◆ **What this task involves**:
Pictures stay out; everything else in the records below is to be repeated exactly.

━━━━━━━━━━━━━━━━

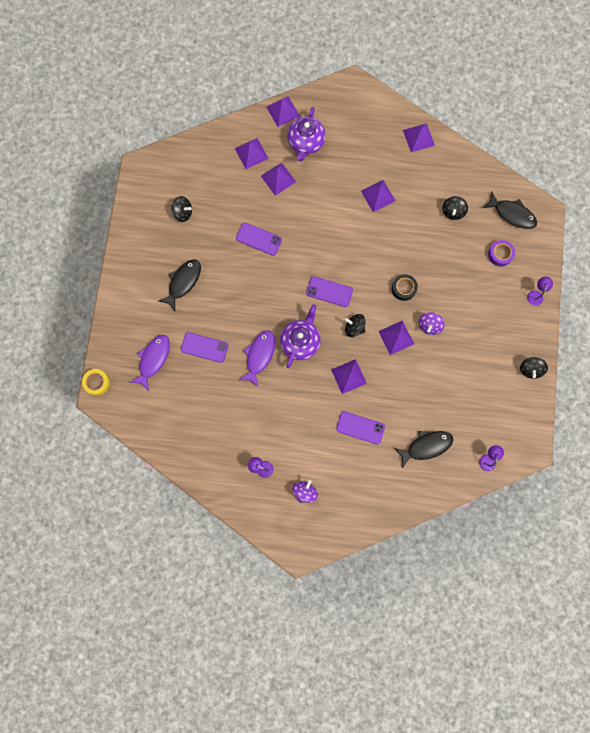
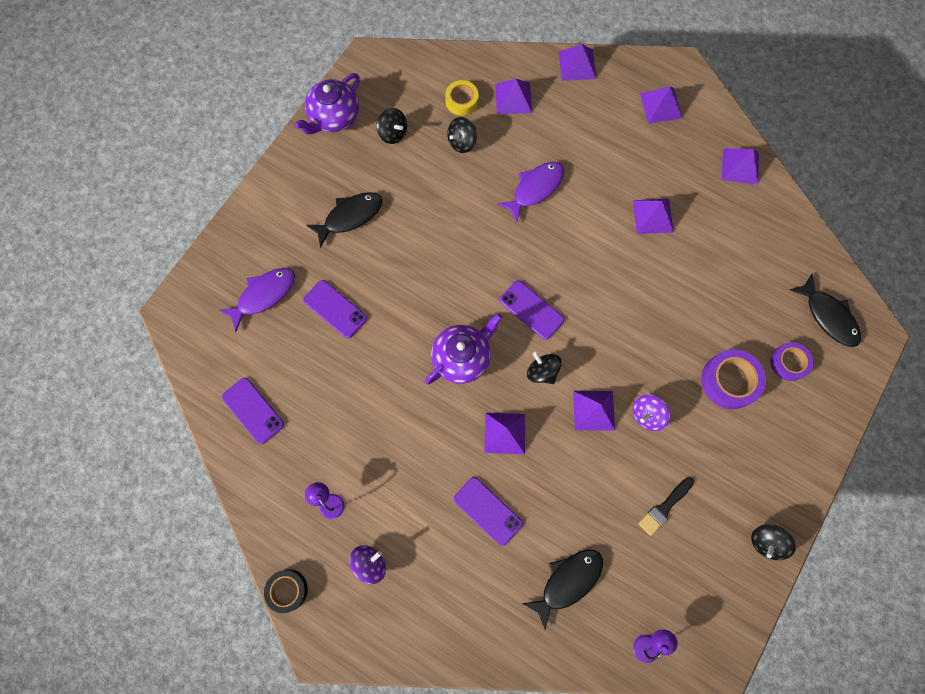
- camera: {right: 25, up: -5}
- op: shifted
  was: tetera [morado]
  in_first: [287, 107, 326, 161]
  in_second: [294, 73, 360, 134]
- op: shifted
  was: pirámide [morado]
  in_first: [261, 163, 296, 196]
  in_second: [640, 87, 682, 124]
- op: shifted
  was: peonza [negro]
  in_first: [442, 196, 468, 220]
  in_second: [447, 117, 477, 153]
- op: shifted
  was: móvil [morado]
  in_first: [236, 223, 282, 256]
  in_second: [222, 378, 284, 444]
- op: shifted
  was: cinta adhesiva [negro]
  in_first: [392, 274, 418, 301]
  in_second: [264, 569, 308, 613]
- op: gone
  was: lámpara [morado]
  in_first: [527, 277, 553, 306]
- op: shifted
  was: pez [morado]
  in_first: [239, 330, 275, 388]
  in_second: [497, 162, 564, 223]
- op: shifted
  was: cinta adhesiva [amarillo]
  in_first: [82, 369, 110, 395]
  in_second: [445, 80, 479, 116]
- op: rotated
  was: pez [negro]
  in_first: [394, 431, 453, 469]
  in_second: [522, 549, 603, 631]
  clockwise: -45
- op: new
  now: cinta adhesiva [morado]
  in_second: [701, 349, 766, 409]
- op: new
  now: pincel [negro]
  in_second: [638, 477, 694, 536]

━━━━━━━━━━━━━━━━

◆ **Answer below**:
- camera: {right: 25, up: -5}
- op: shifted
  was: tetera [morado]
  in_first: [287, 107, 326, 161]
  in_second: [294, 73, 360, 134]
- op: shifted
  was: pirámide [morado]
  in_first: [261, 163, 296, 196]
  in_second: [640, 87, 682, 124]
- op: shifted
  was: peonza [negro]
  in_first: [442, 196, 468, 220]
  in_second: [447, 117, 477, 153]
- op: shifted
  was: móvil [morado]
  in_first: [236, 223, 282, 256]
  in_second: [222, 378, 284, 444]
- op: shifted
  was: cinta adhesiva [negro]
  in_first: [392, 274, 418, 301]
  in_second: [264, 569, 308, 613]
- op: gone
  was: lámpara [morado]
  in_first: [527, 277, 553, 306]
- op: shifted
  was: pez [morado]
  in_first: [239, 330, 275, 388]
  in_second: [497, 162, 564, 223]
- op: shifted
  was: cinta adhesiva [amarillo]
  in_first: [82, 369, 110, 395]
  in_second: [445, 80, 479, 116]
- op: rotated
  was: pez [negro]
  in_first: [394, 431, 453, 469]
  in_second: [522, 549, 603, 631]
  clockwise: -45
- op: new
  now: cinta adhesiva [morado]
  in_second: [701, 349, 766, 409]
- op: new
  now: pincel [negro]
  in_second: [638, 477, 694, 536]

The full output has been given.